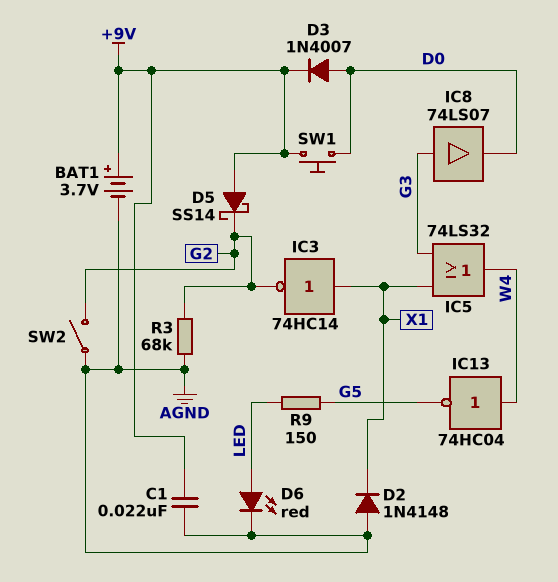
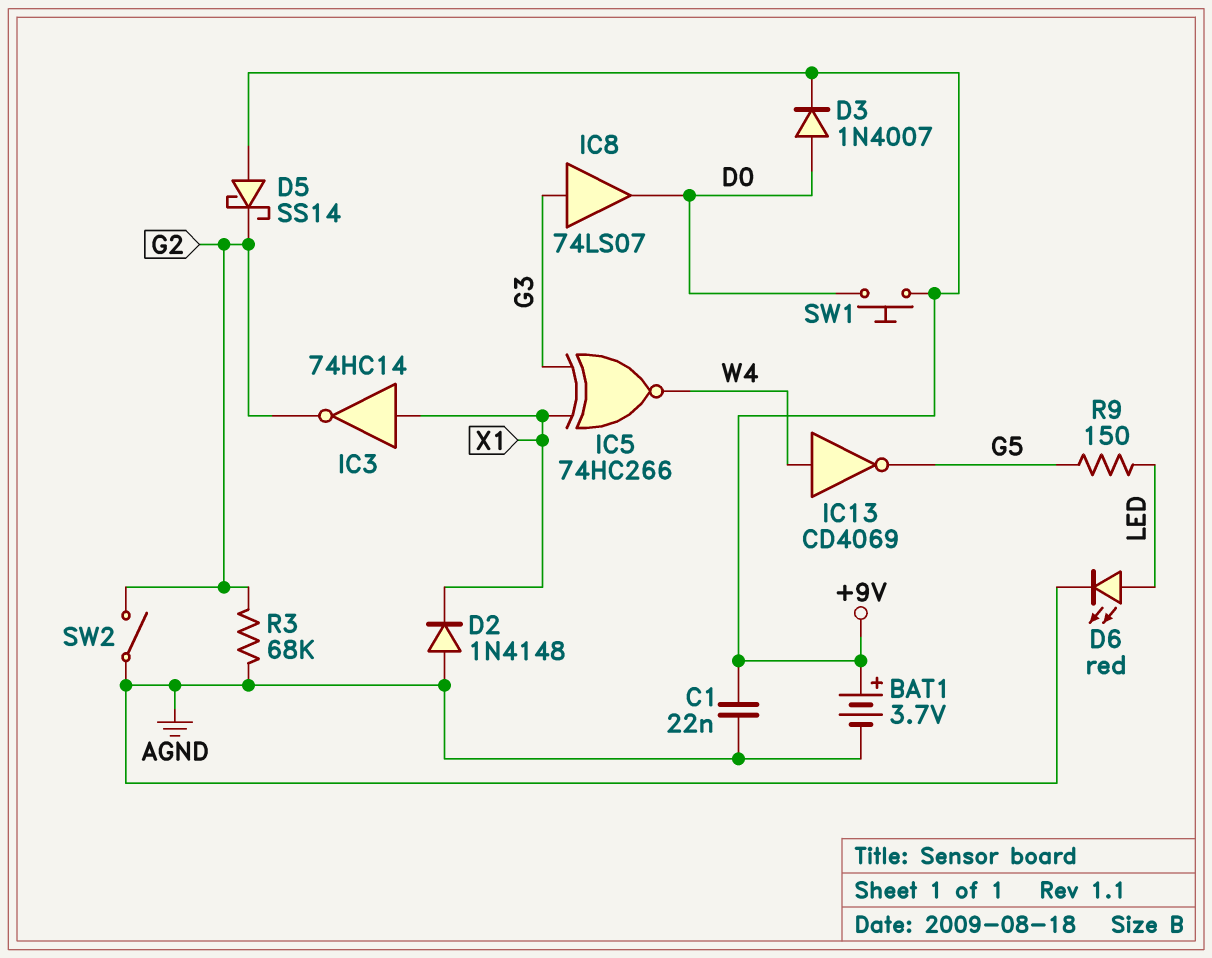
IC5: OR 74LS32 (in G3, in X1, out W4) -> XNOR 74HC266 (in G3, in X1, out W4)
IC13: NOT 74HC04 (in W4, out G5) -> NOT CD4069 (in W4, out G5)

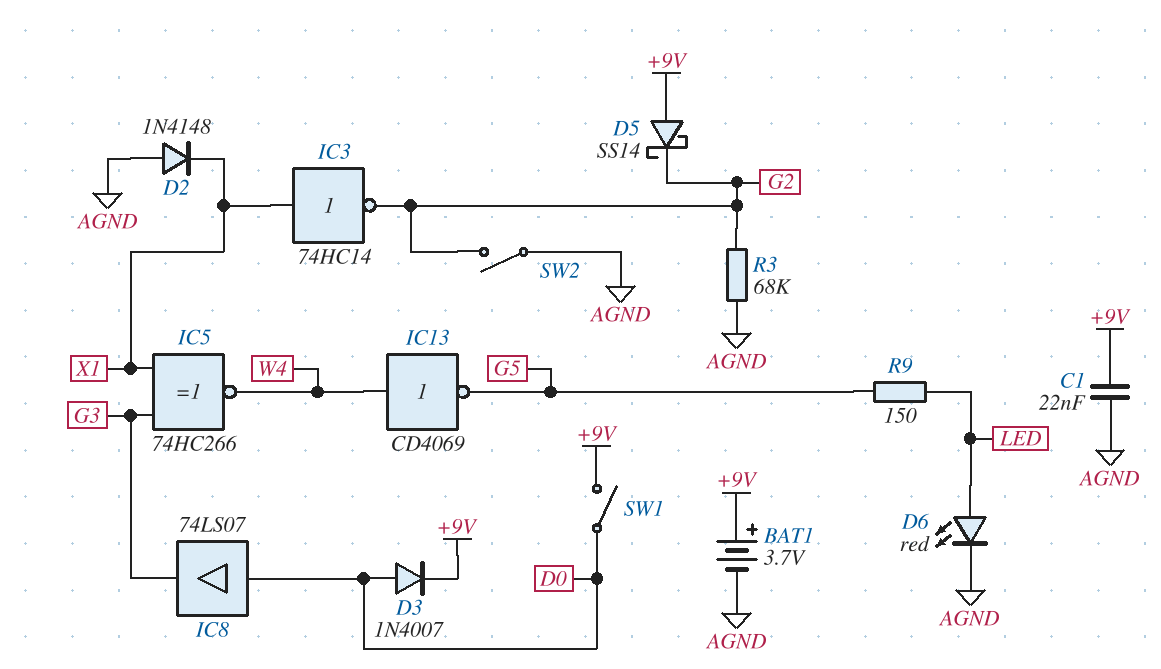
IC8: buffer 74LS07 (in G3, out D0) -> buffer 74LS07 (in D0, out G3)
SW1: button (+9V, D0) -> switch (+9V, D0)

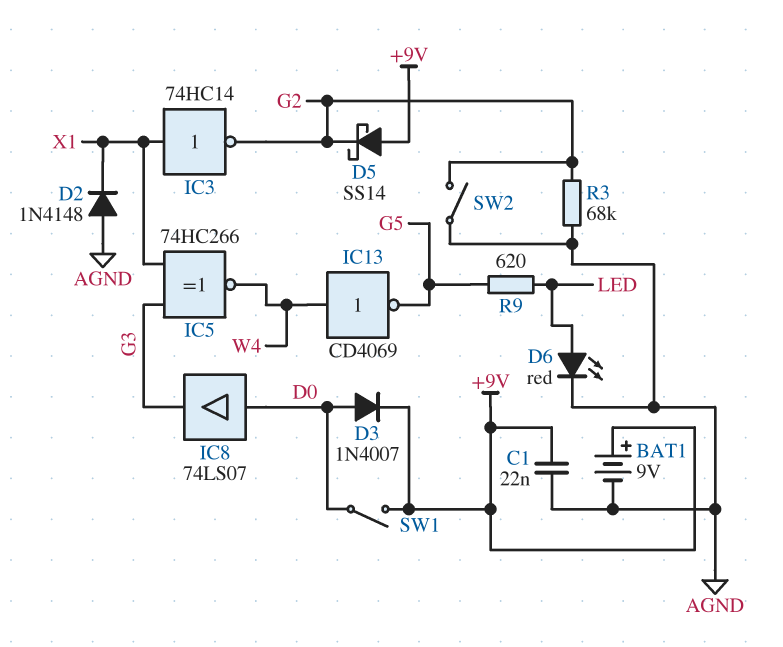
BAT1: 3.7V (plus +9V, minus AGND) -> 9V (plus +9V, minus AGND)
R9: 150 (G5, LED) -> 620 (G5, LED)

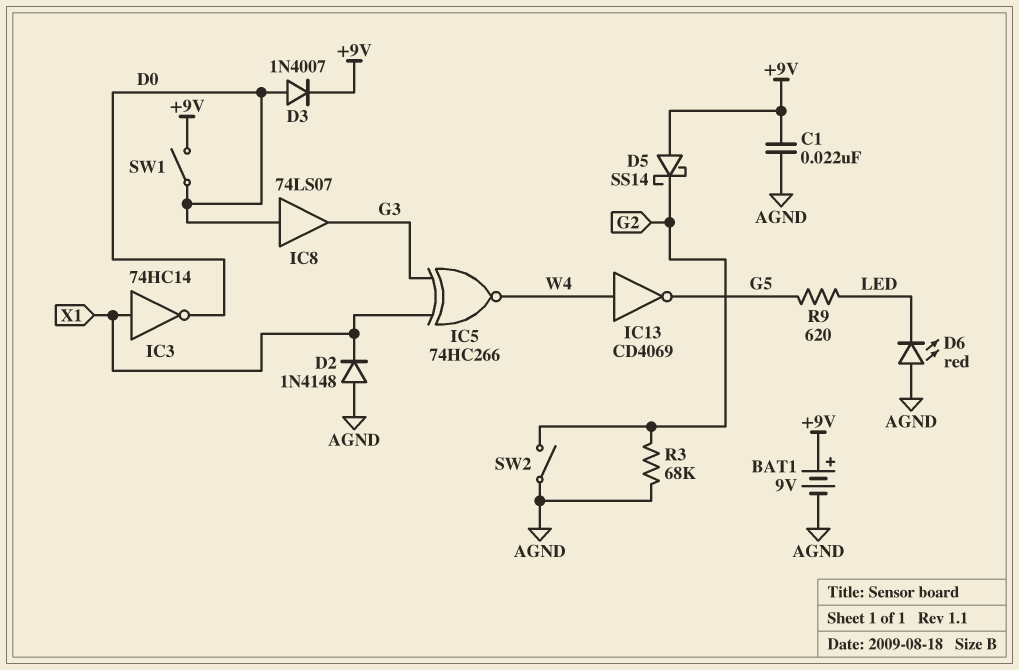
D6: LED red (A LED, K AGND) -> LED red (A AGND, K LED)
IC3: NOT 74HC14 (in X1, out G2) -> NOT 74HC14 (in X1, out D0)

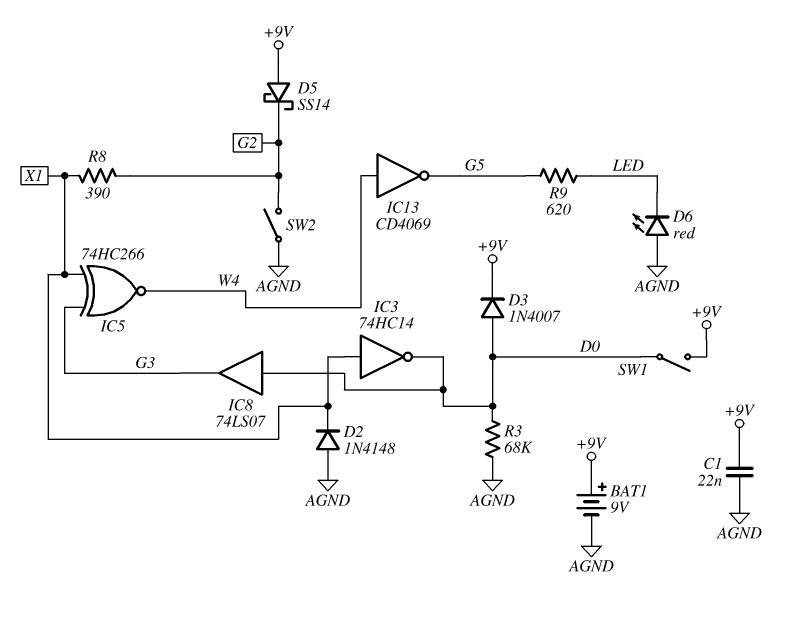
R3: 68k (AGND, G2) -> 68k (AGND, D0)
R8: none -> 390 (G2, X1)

◆ Your goal
In the data above, retype only the stretch from the line with "IC13: NOT 74HC04" through the line with "R9: 150 (G5, LED) -> 620 (G5, LED)", word for word, and skip any pictures.

◆ Result below
IC13: NOT 74HC04 (in W4, out G5) -> NOT CD4069 (in W4, out G5)

IC8: buffer 74LS07 (in G3, out D0) -> buffer 74LS07 (in D0, out G3)
SW1: button (+9V, D0) -> switch (+9V, D0)

BAT1: 3.7V (plus +9V, minus AGND) -> 9V (plus +9V, minus AGND)
R9: 150 (G5, LED) -> 620 (G5, LED)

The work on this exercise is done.